## TASK OBJECTIVE
Reproduce word for word the lines from the beginning of the entries to the line with "SW2: button (GND, MODE) -> button (3V3, MODE)", both included, but none of the pictures.

## SUPPLIED INFORMATION
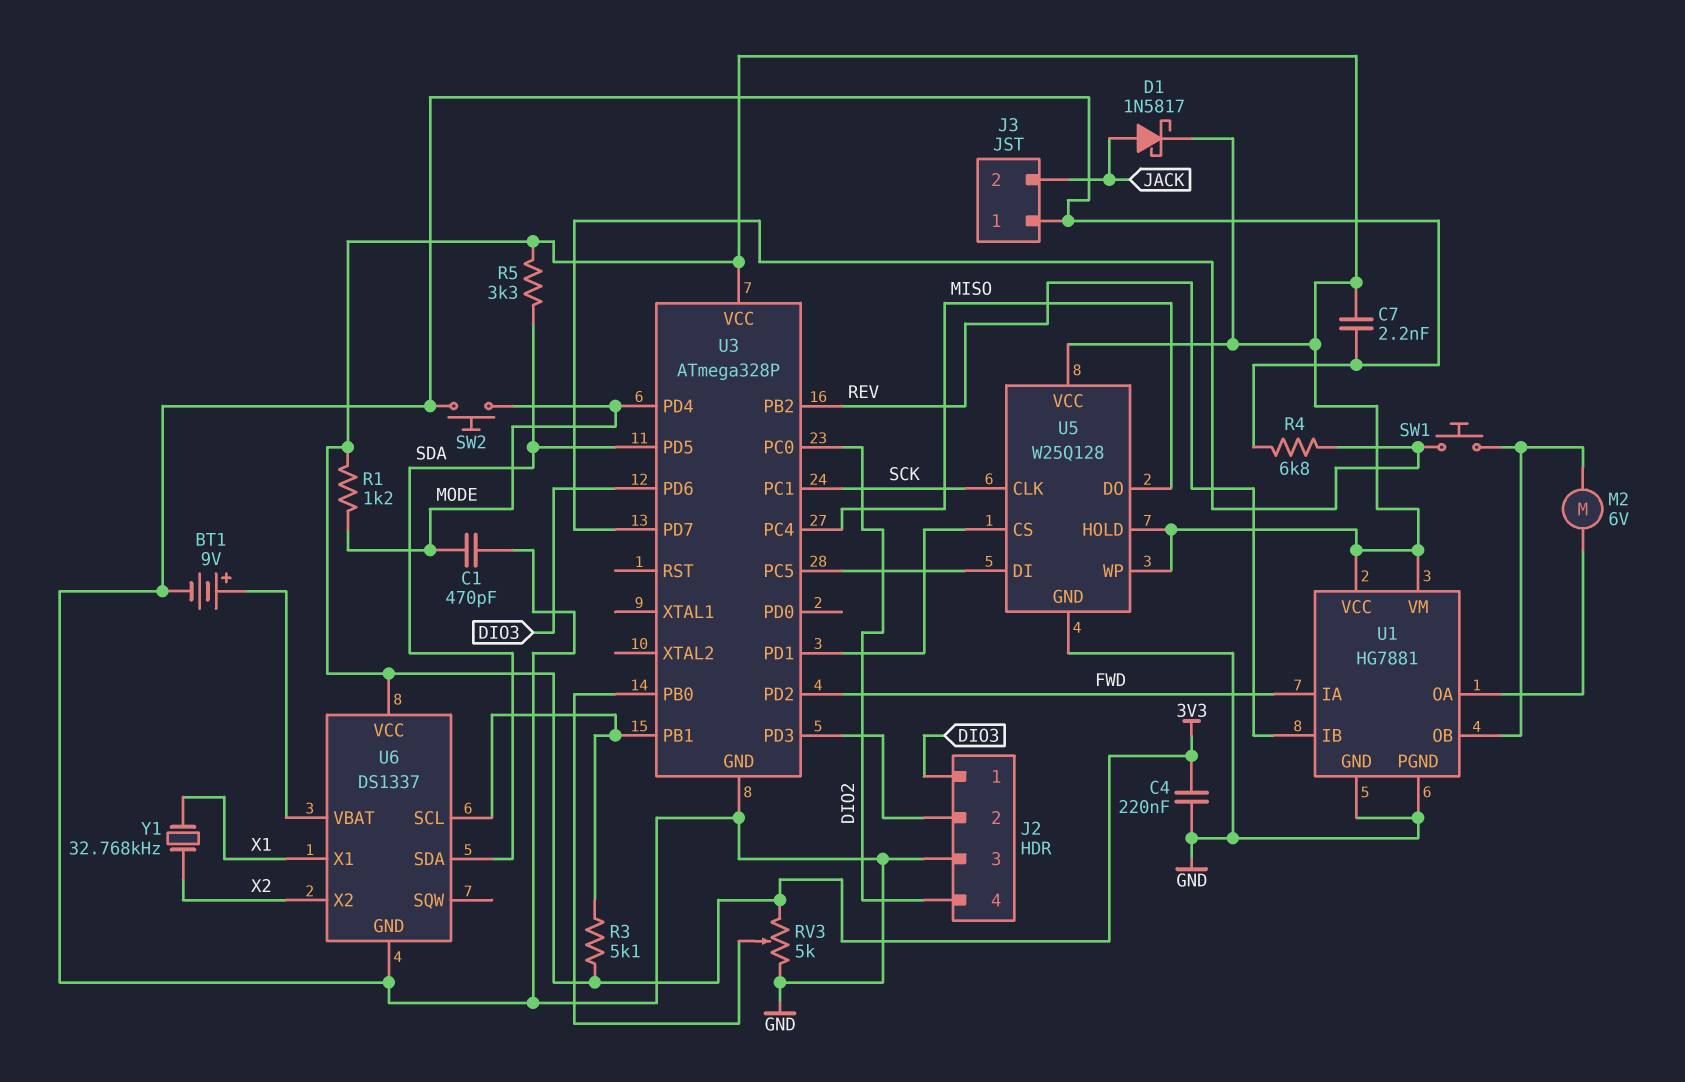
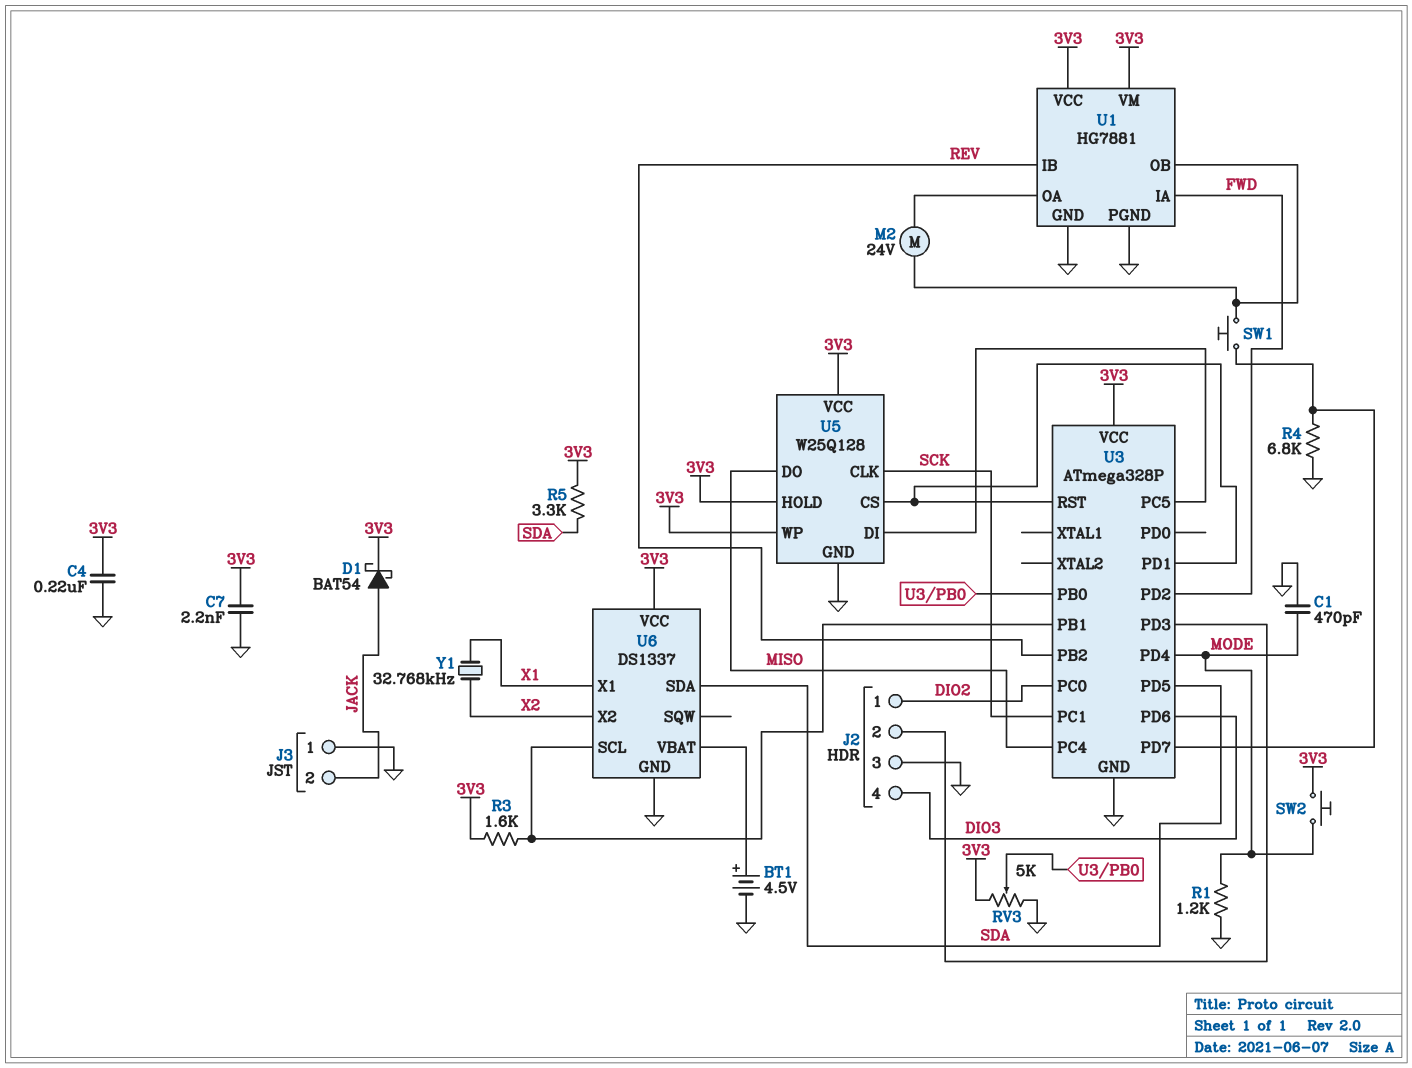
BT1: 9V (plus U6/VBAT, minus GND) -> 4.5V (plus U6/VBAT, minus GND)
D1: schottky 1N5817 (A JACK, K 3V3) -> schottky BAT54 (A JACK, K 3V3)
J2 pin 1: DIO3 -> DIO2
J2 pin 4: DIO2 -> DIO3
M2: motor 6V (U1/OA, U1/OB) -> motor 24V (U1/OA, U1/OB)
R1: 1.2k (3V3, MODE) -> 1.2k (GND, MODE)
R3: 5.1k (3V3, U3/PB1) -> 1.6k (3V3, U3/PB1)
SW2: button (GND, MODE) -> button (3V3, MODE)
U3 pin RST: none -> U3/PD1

## ANSWER BOX
BT1: 9V (plus U6/VBAT, minus GND) -> 4.5V (plus U6/VBAT, minus GND)
D1: schottky 1N5817 (A JACK, K 3V3) -> schottky BAT54 (A JACK, K 3V3)
J2 pin 1: DIO3 -> DIO2
J2 pin 4: DIO2 -> DIO3
M2: motor 6V (U1/OA, U1/OB) -> motor 24V (U1/OA, U1/OB)
R1: 1.2k (3V3, MODE) -> 1.2k (GND, MODE)
R3: 5.1k (3V3, U3/PB1) -> 1.6k (3V3, U3/PB1)
SW2: button (GND, MODE) -> button (3V3, MODE)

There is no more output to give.